Stored data entries:
• • • •

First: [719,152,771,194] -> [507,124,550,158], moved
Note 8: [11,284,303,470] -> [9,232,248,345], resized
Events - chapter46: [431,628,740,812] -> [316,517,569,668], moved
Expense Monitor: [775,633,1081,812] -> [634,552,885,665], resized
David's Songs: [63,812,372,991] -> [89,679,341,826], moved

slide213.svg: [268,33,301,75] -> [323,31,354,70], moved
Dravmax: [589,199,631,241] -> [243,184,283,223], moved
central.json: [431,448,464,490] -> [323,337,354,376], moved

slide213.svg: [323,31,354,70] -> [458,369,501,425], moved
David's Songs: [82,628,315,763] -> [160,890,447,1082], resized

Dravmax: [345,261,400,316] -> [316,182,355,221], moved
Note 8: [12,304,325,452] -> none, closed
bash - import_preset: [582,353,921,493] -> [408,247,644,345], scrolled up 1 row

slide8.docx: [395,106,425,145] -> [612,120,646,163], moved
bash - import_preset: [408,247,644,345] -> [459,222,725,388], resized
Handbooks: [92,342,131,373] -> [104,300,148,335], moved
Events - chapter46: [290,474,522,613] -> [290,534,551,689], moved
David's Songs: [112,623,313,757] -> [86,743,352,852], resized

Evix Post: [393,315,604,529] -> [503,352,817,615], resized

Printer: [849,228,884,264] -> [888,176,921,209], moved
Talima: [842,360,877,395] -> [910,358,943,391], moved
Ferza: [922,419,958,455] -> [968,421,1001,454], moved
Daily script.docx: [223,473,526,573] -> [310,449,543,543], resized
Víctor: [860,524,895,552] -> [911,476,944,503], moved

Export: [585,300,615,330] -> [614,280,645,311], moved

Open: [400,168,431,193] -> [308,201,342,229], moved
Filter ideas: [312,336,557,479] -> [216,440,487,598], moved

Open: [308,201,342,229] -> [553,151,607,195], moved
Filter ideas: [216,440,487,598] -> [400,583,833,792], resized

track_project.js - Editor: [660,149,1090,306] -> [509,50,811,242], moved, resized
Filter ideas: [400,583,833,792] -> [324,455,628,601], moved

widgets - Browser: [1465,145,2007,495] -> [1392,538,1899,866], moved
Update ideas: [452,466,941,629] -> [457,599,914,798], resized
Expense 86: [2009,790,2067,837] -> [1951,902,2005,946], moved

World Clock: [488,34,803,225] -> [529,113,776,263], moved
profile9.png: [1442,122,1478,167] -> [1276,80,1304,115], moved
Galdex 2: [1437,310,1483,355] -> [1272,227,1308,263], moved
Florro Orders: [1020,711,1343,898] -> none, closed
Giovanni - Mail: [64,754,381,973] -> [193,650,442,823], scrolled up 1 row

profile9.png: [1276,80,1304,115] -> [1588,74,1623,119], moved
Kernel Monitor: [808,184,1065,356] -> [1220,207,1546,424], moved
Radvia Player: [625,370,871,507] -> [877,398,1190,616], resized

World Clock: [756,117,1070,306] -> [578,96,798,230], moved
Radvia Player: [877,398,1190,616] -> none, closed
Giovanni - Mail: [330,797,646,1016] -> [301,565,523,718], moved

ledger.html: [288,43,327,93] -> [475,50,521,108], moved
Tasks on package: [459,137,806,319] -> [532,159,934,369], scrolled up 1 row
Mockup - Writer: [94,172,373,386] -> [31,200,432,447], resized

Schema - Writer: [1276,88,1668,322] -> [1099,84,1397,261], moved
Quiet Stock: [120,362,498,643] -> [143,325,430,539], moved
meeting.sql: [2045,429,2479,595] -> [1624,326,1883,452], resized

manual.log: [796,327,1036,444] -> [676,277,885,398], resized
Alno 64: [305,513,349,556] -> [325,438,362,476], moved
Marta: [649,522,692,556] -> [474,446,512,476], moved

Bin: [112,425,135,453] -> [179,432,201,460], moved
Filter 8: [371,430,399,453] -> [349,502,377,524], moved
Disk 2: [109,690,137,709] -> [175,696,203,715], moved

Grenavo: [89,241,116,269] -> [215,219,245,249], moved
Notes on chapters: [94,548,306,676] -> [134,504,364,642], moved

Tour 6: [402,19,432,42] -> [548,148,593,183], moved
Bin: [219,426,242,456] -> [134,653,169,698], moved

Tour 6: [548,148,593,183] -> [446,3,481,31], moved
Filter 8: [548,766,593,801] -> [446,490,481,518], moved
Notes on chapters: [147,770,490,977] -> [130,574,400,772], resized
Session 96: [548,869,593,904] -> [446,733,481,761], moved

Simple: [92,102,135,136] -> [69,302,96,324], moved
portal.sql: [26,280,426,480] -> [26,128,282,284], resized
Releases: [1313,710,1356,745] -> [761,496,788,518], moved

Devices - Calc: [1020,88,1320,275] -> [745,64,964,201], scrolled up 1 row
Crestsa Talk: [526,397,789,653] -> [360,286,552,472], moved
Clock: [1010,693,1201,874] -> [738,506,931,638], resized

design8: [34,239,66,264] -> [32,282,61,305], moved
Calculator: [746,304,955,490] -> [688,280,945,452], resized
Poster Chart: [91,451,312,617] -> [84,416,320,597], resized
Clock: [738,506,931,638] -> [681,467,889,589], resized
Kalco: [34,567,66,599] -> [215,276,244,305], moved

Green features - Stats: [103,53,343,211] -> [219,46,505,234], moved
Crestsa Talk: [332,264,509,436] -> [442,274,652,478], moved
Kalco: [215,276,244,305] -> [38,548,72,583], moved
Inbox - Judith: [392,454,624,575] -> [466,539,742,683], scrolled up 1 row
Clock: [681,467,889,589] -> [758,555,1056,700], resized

• • • •

> **What you should do**
An exact, complete copy of the lines above from the one with "Expense 86: [2009,790,2067,837]" through the one with "ledger.html: [288,43,327,93] ->" is the whole answer.

> **Written response**
Expense 86: [2009,790,2067,837] -> [1951,902,2005,946], moved

World Clock: [488,34,803,225] -> [529,113,776,263], moved
profile9.png: [1442,122,1478,167] -> [1276,80,1304,115], moved
Galdex 2: [1437,310,1483,355] -> [1272,227,1308,263], moved
Florro Orders: [1020,711,1343,898] -> none, closed
Giovanni - Mail: [64,754,381,973] -> [193,650,442,823], scrolled up 1 row

profile9.png: [1276,80,1304,115] -> [1588,74,1623,119], moved
Kernel Monitor: [808,184,1065,356] -> [1220,207,1546,424], moved
Radvia Player: [625,370,871,507] -> [877,398,1190,616], resized

World Clock: [756,117,1070,306] -> [578,96,798,230], moved
Radvia Player: [877,398,1190,616] -> none, closed
Giovanni - Mail: [330,797,646,1016] -> [301,565,523,718], moved

ledger.html: [288,43,327,93] -> [475,50,521,108], moved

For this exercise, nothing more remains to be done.